── Record set

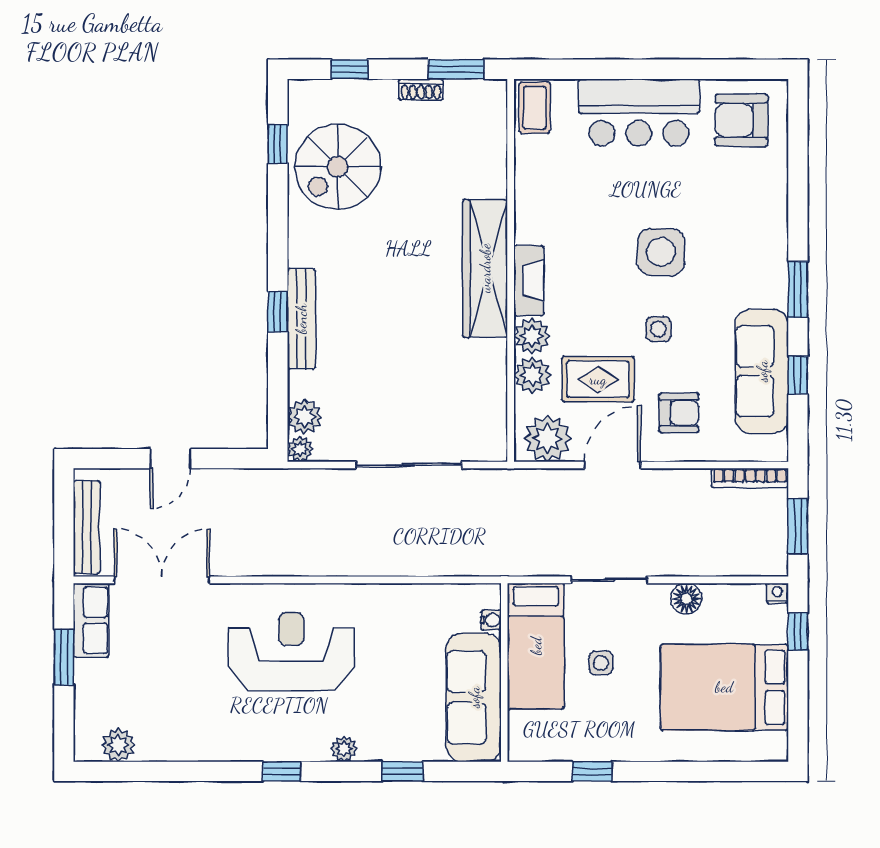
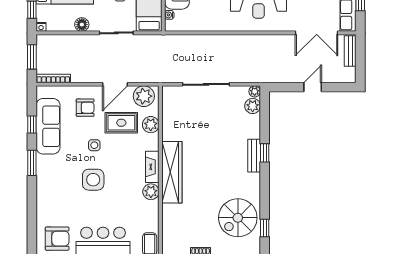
spiral stairs: (338, 167) -> (238, 218), turned 180
bench: (301, 319) -> (254, 156), width x0.73
plant: (532, 336) -> (151, 192), moved
armchair: (679, 413) -> (85, 108), turned 180
bench: (87, 527) -> (350, 51), width x0.73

────

Instructions for the task >> Your answer must be the lines from the one containing "plant: (532, 336) -> (151, 192), moved" to the last line of the entries, repeated exactly and with nothing else.

Answer space >>
plant: (532, 336) -> (151, 192), moved
armchair: (679, 413) -> (85, 108), turned 180
bench: (87, 527) -> (350, 51), width x0.73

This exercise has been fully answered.